Itemized modification records:
__________

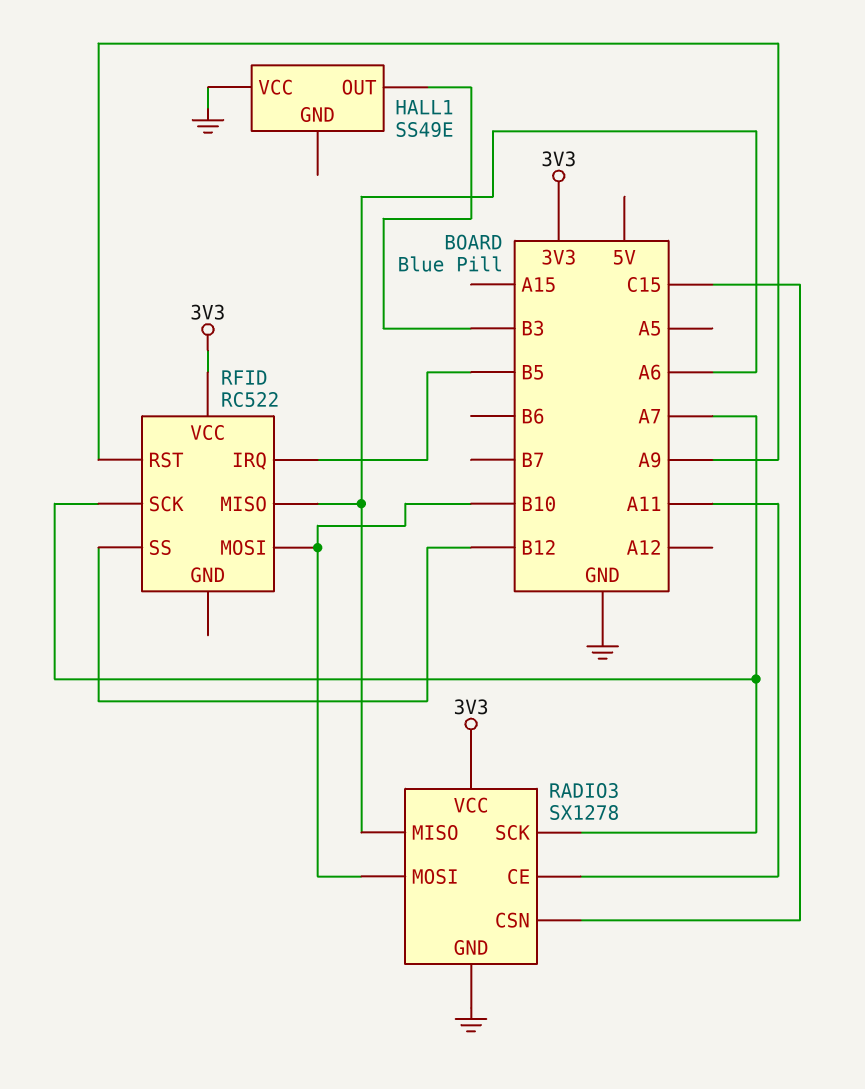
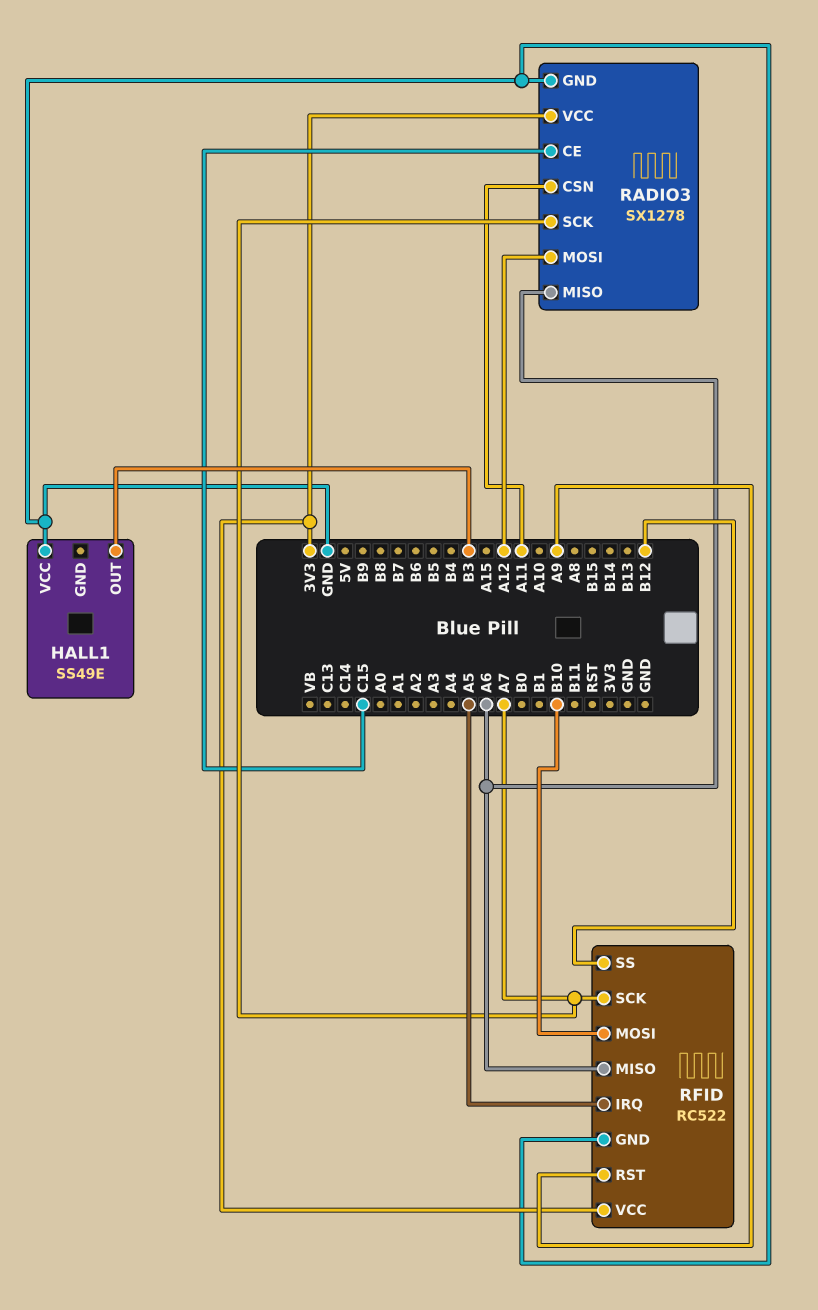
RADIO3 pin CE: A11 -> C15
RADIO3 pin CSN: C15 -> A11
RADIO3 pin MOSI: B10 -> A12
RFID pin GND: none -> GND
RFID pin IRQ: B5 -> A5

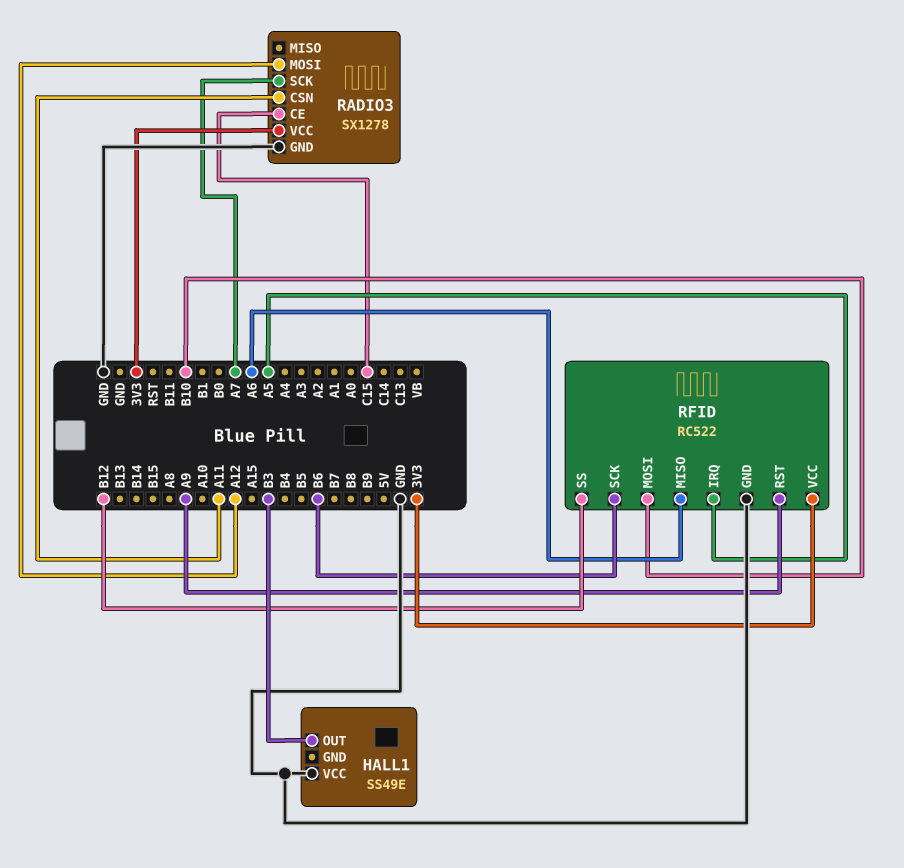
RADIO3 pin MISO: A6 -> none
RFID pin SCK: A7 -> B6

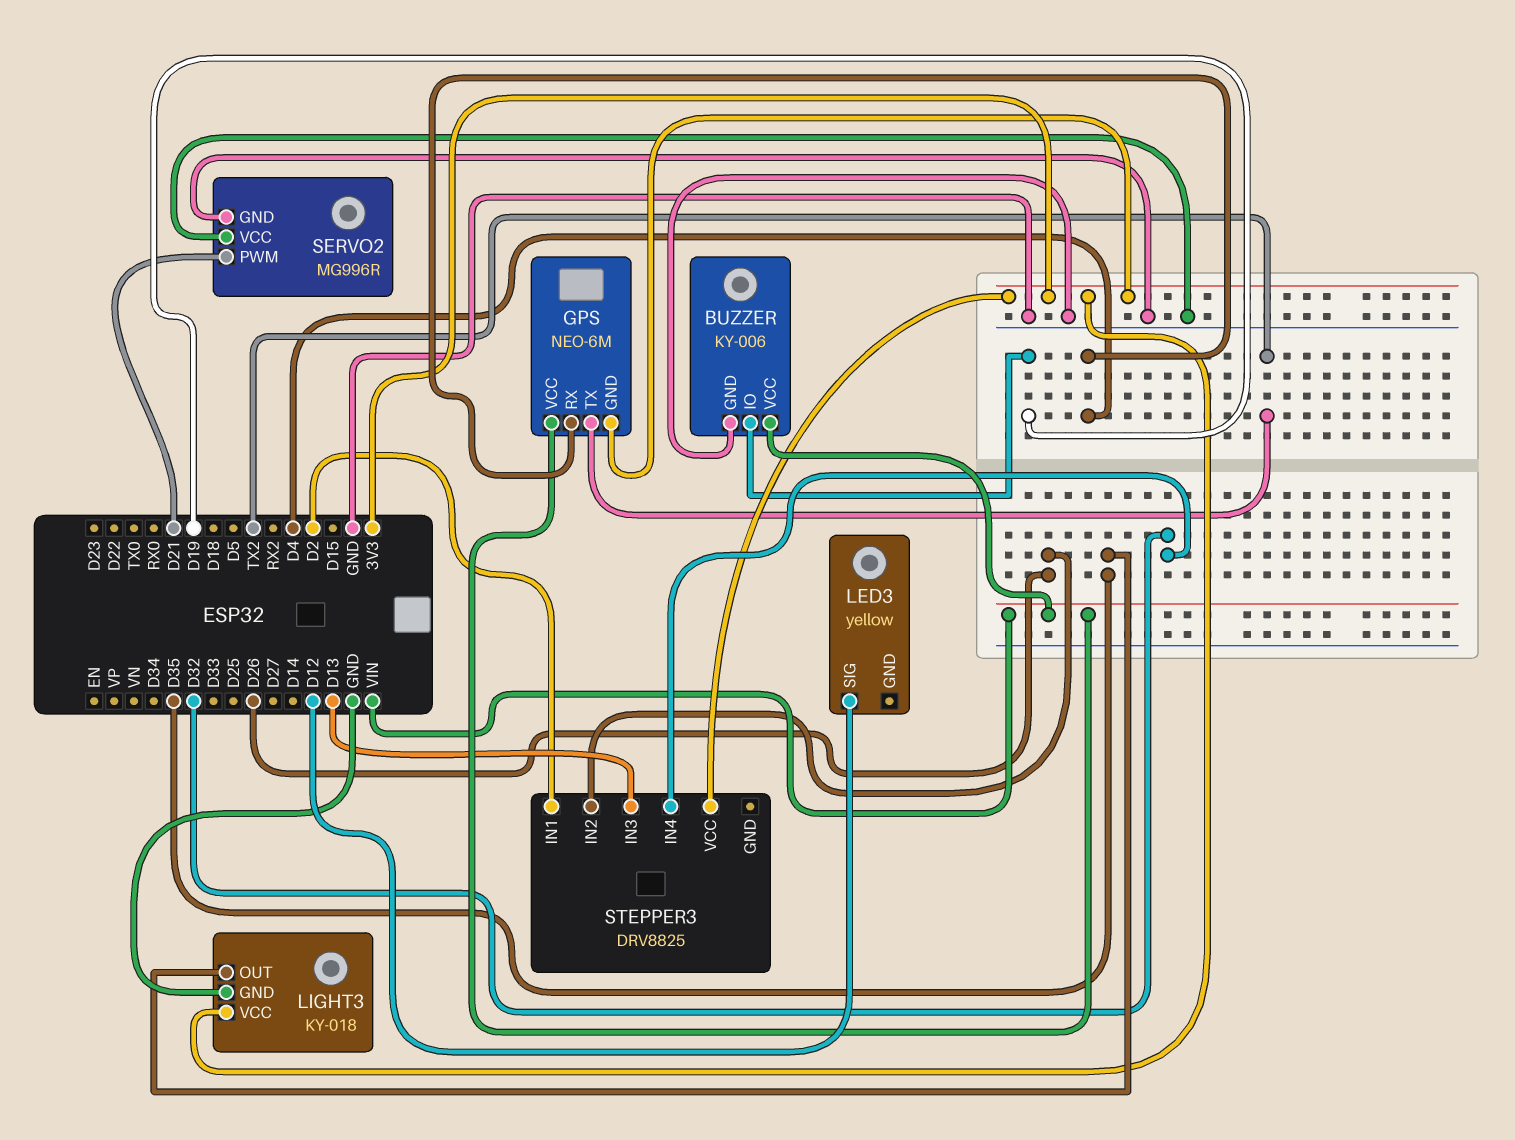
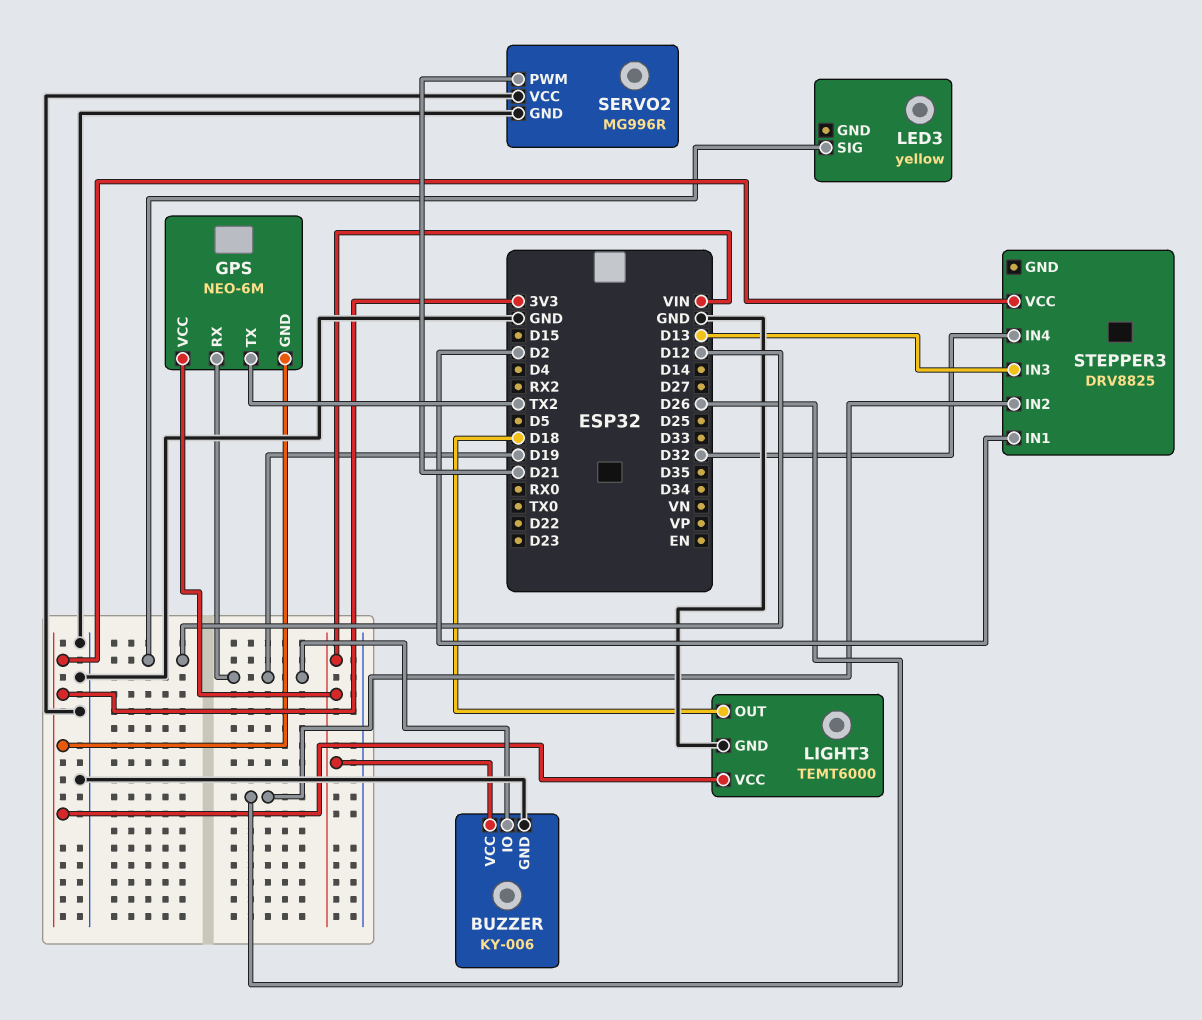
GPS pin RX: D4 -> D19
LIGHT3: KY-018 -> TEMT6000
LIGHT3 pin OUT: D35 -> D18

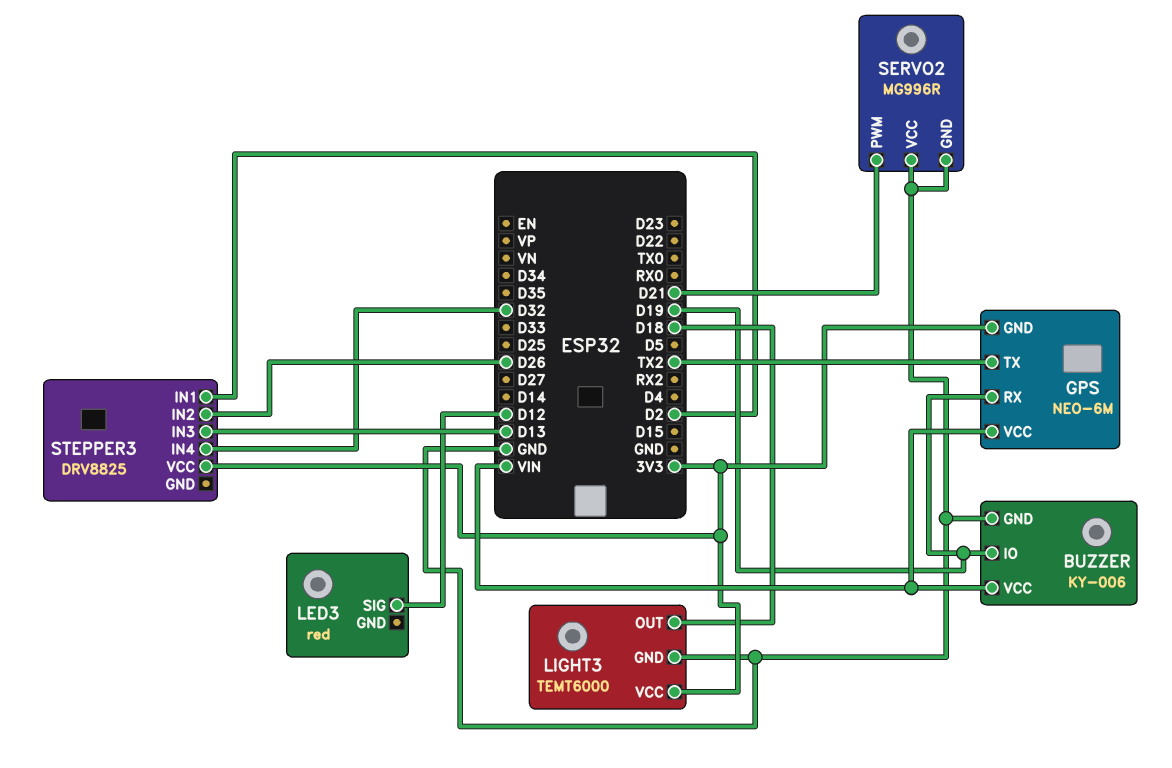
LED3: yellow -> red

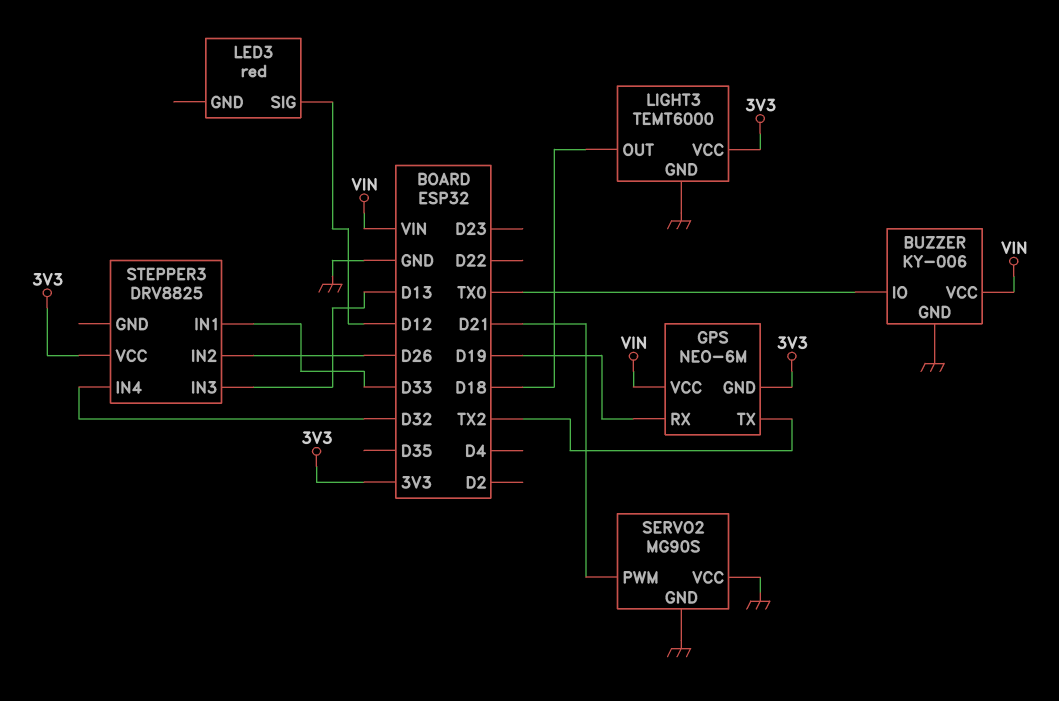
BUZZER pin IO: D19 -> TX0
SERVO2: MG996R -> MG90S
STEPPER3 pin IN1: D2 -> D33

__________

**WORK TASK:** Reprint the entries above exactly, images removed.

**EXERCISE ANSWER:**
RADIO3 pin CE: A11 -> C15
RADIO3 pin CSN: C15 -> A11
RADIO3 pin MOSI: B10 -> A12
RFID pin GND: none -> GND
RFID pin IRQ: B5 -> A5

RADIO3 pin MISO: A6 -> none
RFID pin SCK: A7 -> B6

GPS pin RX: D4 -> D19
LIGHT3: KY-018 -> TEMT6000
LIGHT3 pin OUT: D35 -> D18

LED3: yellow -> red

BUZZER pin IO: D19 -> TX0
SERVO2: MG996R -> MG90S
STEPPER3 pin IN1: D2 -> D33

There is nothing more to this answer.